### WORK TO COMPLETE
Find every line in the records below that holds the word "ruler", and copy each one.

[DATA TO PROCESS]

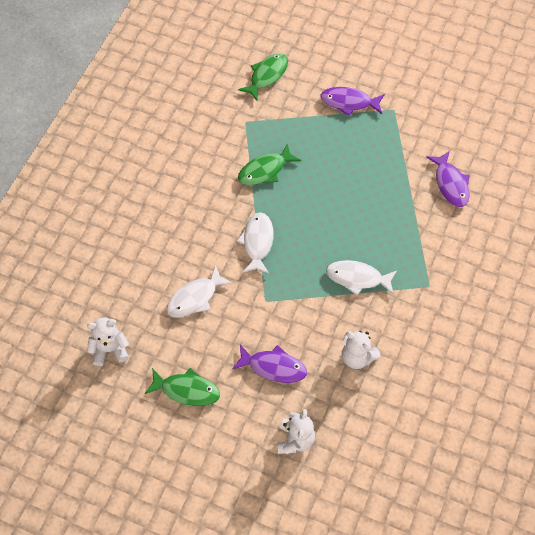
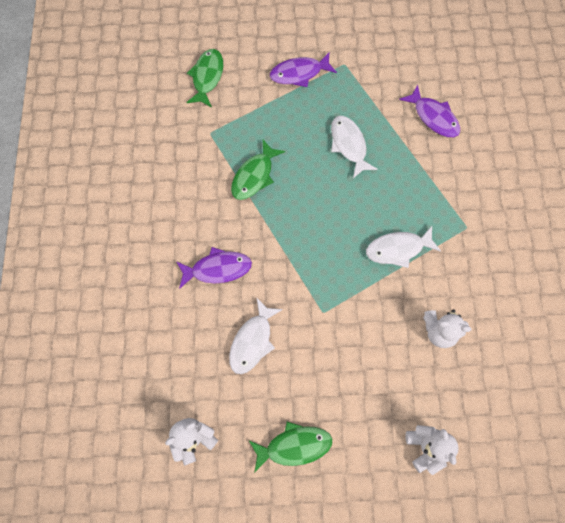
camera: 25 degrees left, 10 degrees up
(257, 242) = (284, 254): white fish -> white fish (349, 145)
(273, 367) = (366, 379): purple fish -> purple fish (217, 269)

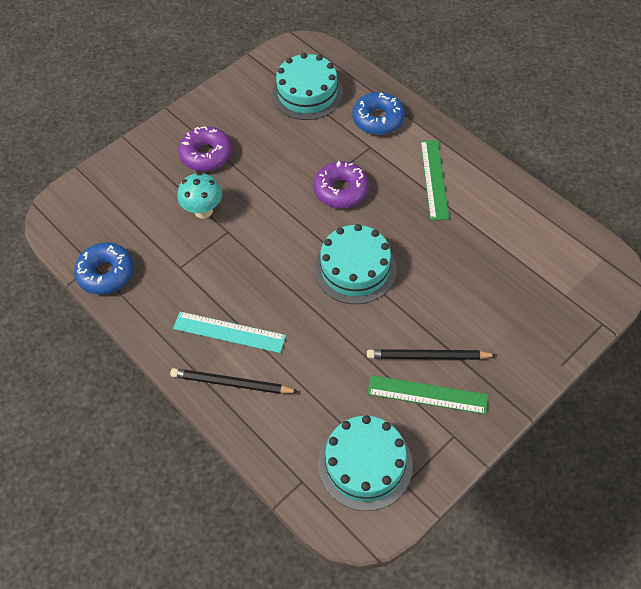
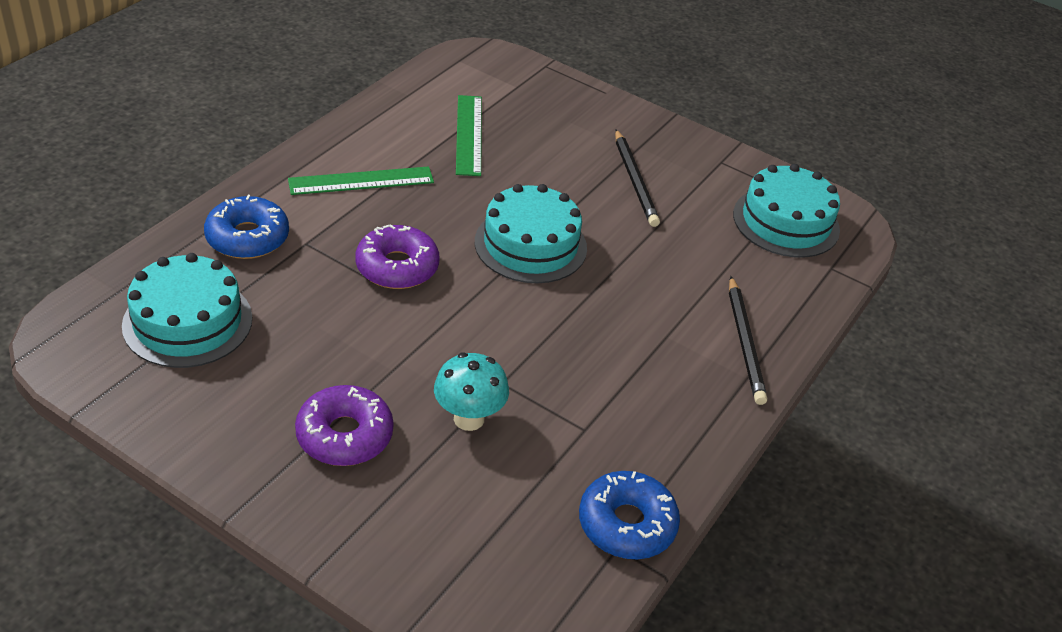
camera: 110 degrees left, 15 degrees down
(229, 332) = (673, 356): turquoise ruler -> none
(427, 394) = (682, 180): green ruler -> green ruler (468, 134)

[/DATA TO PROCESS]

### REPLY
(229, 332) = (673, 356): turquoise ruler -> none
(427, 394) = (682, 180): green ruler -> green ruler (468, 134)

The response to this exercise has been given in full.